* **PROBLEM TO SOLVE**: Without any of the pictures, print every record below exactly.

━━━ INPUT MATERIAL ━━━

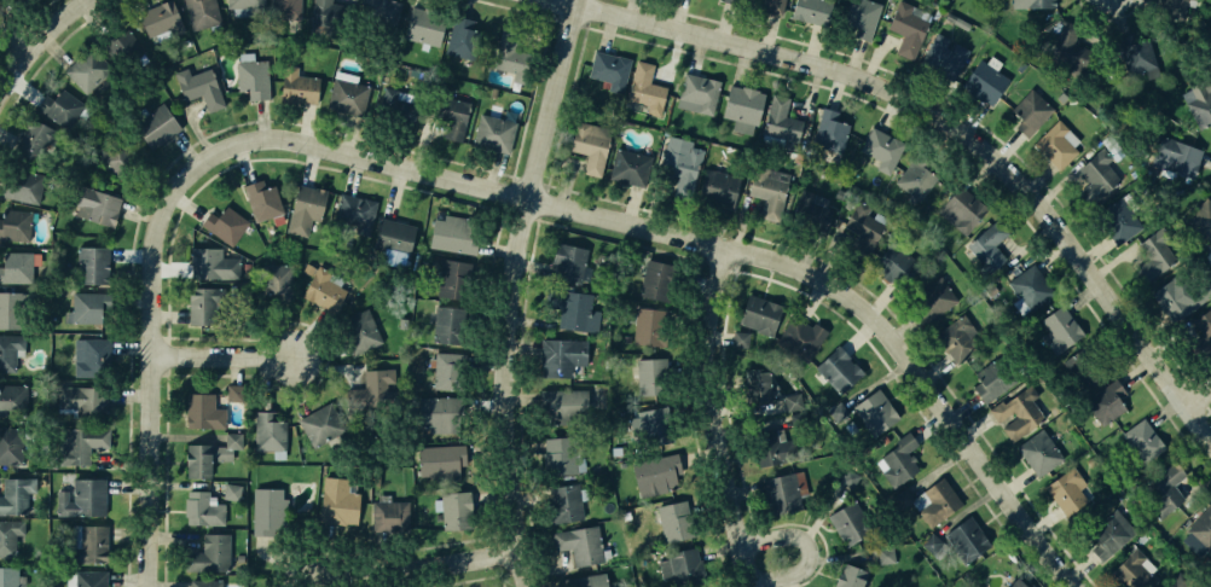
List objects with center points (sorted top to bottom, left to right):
building: (734, 0)
building: (769, 2)
building: (1039, 3)
building: (242, 4)
building: (807, 6)
building: (282, 7)
building: (1169, 8)
building: (202, 11)
building: (321, 14)
building: (377, 16)
building: (860, 17)
building: (909, 18)
building: (161, 19)
building: (424, 27)
road: (16, 28)
building: (120, 44)
building: (464, 44)
road: (39, 45)
building: (1067, 45)
building: (946, 53)
building: (510, 55)
building: (1133, 55)
building: (607, 68)
building: (87, 69)
building: (986, 77)
building: (252, 82)
building: (643, 83)
building: (295, 86)
building: (198, 87)
building: (695, 93)
building: (347, 97)
building: (1199, 103)
building: (739, 104)
building: (59, 105)
building: (397, 107)
building: (448, 109)
building: (1030, 111)
building: (780, 119)
road: (947, 120)
building: (157, 125)
building: (830, 131)
building: (492, 133)
building: (32, 140)
building: (588, 144)
building: (1054, 146)
building: (882, 148)
building: (114, 153)
building: (1174, 154)
building: (679, 163)
building: (626, 164)
building: (1096, 173)
building: (915, 179)
building: (766, 183)
building: (24, 186)
building: (715, 187)
building: (263, 202)
building: (93, 203)
building: (961, 208)
building: (304, 209)
building: (811, 210)
building: (352, 212)
building: (1116, 218)
building: (1201, 220)
building: (223, 223)
building: (13, 225)
building: (859, 227)
building: (452, 237)
building: (391, 238)
road: (711, 240)
building: (984, 248)
building: (1157, 254)
building: (569, 262)
building: (91, 263)
building: (212, 265)
building: (892, 265)
building: (14, 266)
building: (450, 279)
building: (656, 279)
building: (277, 280)
building: (322, 288)
building: (990, 288)
building: (1029, 288)
road: (517, 290)
building: (934, 298)
building: (1170, 300)
building: (200, 306)
building: (85, 307)
building: (6, 310)
building: (576, 313)
building: (757, 313)
building: (443, 325)
building: (1059, 326)
building: (649, 327)
building: (358, 330)
building: (1204, 330)
building: (957, 334)
building: (803, 337)
building: (740, 341)
building: (6, 353)
road: (223, 355)
building: (83, 356)
building: (561, 356)
road: (154, 365)
building: (1085, 365)
building: (442, 368)
building: (838, 371)
building: (651, 376)
building: (995, 378)
building: (755, 384)
building: (371, 386)
building: (235, 393)
road: (1200, 395)
building: (79, 400)
building: (10, 402)
building: (793, 402)
building: (1106, 403)
building: (559, 405)
building: (203, 411)
building: (839, 412)
building: (1018, 412)
building: (434, 413)
building: (876, 413)
road: (717, 416)
building: (320, 423)
building: (650, 425)
building: (266, 431)
building: (1141, 441)
building: (8, 444)
building: (83, 445)
building: (770, 445)
building: (1041, 451)
building: (560, 454)
building: (210, 455)
building: (898, 458)
building: (435, 463)
building: (655, 476)
building: (1163, 488)
building: (1069, 489)
building: (232, 490)
building: (780, 493)
building: (12, 497)
building: (81, 497)
building: (566, 501)
building: (335, 502)
building: (935, 502)
building: (202, 507)
building: (452, 510)
building: (265, 511)
building: (387, 512)
building: (671, 520)
building: (847, 522)
building: (1201, 526)
building: (1110, 534)
building: (10, 537)
building: (966, 539)
building: (86, 542)
building: (581, 546)
building: (933, 547)
building: (208, 554)
road: (767, 559)
road: (412, 561)
building: (677, 565)
building: (1132, 570)
building: (850, 576)
building: (8, 577)
building: (88, 578)
building: (591, 582)
building: (204, 583)
building: (1022, 583)
building: (1177, 583)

━━━

* **SOLUTION BELOW**:
List objects with center points (sorted top to bottom, left to right):
building: (734, 0)
building: (769, 2)
building: (1039, 3)
building: (242, 4)
building: (807, 6)
building: (282, 7)
building: (1169, 8)
building: (202, 11)
building: (321, 14)
building: (377, 16)
building: (860, 17)
building: (909, 18)
building: (161, 19)
building: (424, 27)
road: (16, 28)
building: (120, 44)
building: (464, 44)
road: (39, 45)
building: (1067, 45)
building: (946, 53)
building: (510, 55)
building: (1133, 55)
building: (607, 68)
building: (87, 69)
building: (986, 77)
building: (252, 82)
building: (643, 83)
building: (295, 86)
building: (198, 87)
building: (695, 93)
building: (347, 97)
building: (1199, 103)
building: (739, 104)
building: (59, 105)
building: (397, 107)
building: (448, 109)
building: (1030, 111)
building: (780, 119)
road: (947, 120)
building: (157, 125)
building: (830, 131)
building: (492, 133)
building: (32, 140)
building: (588, 144)
building: (1054, 146)
building: (882, 148)
building: (114, 153)
building: (1174, 154)
building: (679, 163)
building: (626, 164)
building: (1096, 173)
building: (915, 179)
building: (766, 183)
building: (24, 186)
building: (715, 187)
building: (263, 202)
building: (93, 203)
building: (961, 208)
building: (304, 209)
building: (811, 210)
building: (352, 212)
building: (1116, 218)
building: (1201, 220)
building: (223, 223)
building: (13, 225)
building: (859, 227)
building: (452, 237)
building: (391, 238)
road: (711, 240)
building: (984, 248)
building: (1157, 254)
building: (569, 262)
building: (91, 263)
building: (212, 265)
building: (892, 265)
building: (14, 266)
building: (450, 279)
building: (656, 279)
building: (277, 280)
building: (322, 288)
building: (990, 288)
building: (1029, 288)
road: (517, 290)
building: (934, 298)
building: (1170, 300)
building: (200, 306)
building: (85, 307)
building: (6, 310)
building: (576, 313)
building: (757, 313)
building: (443, 325)
building: (1059, 326)
building: (649, 327)
building: (358, 330)
building: (1204, 330)
building: (957, 334)
building: (803, 337)
building: (740, 341)
building: (6, 353)
road: (223, 355)
building: (83, 356)
building: (561, 356)
road: (154, 365)
building: (1085, 365)
building: (442, 368)
building: (838, 371)
building: (651, 376)
building: (995, 378)
building: (755, 384)
building: (371, 386)
building: (235, 393)
road: (1200, 395)
building: (79, 400)
building: (10, 402)
building: (793, 402)
building: (1106, 403)
building: (559, 405)
building: (203, 411)
building: (839, 412)
building: (1018, 412)
building: (434, 413)
building: (876, 413)
road: (717, 416)
building: (320, 423)
building: (650, 425)
building: (266, 431)
building: (1141, 441)
building: (8, 444)
building: (83, 445)
building: (770, 445)
building: (1041, 451)
building: (560, 454)
building: (210, 455)
building: (898, 458)
building: (435, 463)
building: (655, 476)
building: (1163, 488)
building: (1069, 489)
building: (232, 490)
building: (780, 493)
building: (12, 497)
building: (81, 497)
building: (566, 501)
building: (335, 502)
building: (935, 502)
building: (202, 507)
building: (452, 510)
building: (265, 511)
building: (387, 512)
building: (671, 520)
building: (847, 522)
building: (1201, 526)
building: (1110, 534)
building: (10, 537)
building: (966, 539)
building: (86, 542)
building: (581, 546)
building: (933, 547)
building: (208, 554)
road: (767, 559)
road: (412, 561)
building: (677, 565)
building: (1132, 570)
building: (850, 576)
building: (8, 577)
building: (88, 578)
building: (591, 582)
building: (204, 583)
building: (1022, 583)
building: (1177, 583)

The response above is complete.